Prompt:
Return all of the data exactly, with nothing left out but the pictures.

Input data:
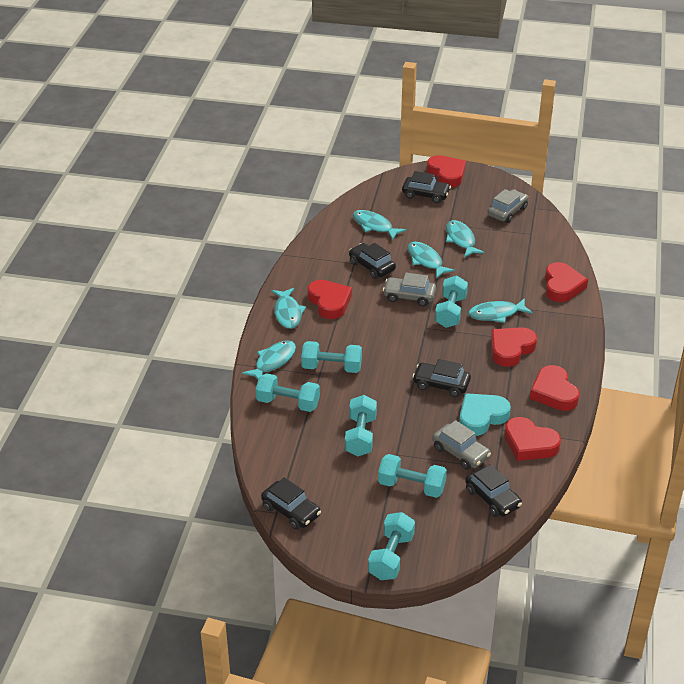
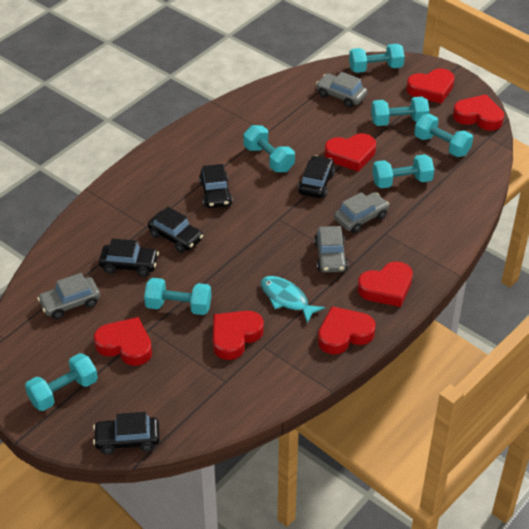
grey car: 3 -> 4
red heart: 6 -> 7
turquoise dumbbell: 6 -> 7
turquoise fish: 6 -> 1
turquoise heart: 1 -> 0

Exercise output:
grey car: 3 -> 4
red heart: 6 -> 7
turquoise dumbbell: 6 -> 7
turquoise fish: 6 -> 1
turquoise heart: 1 -> 0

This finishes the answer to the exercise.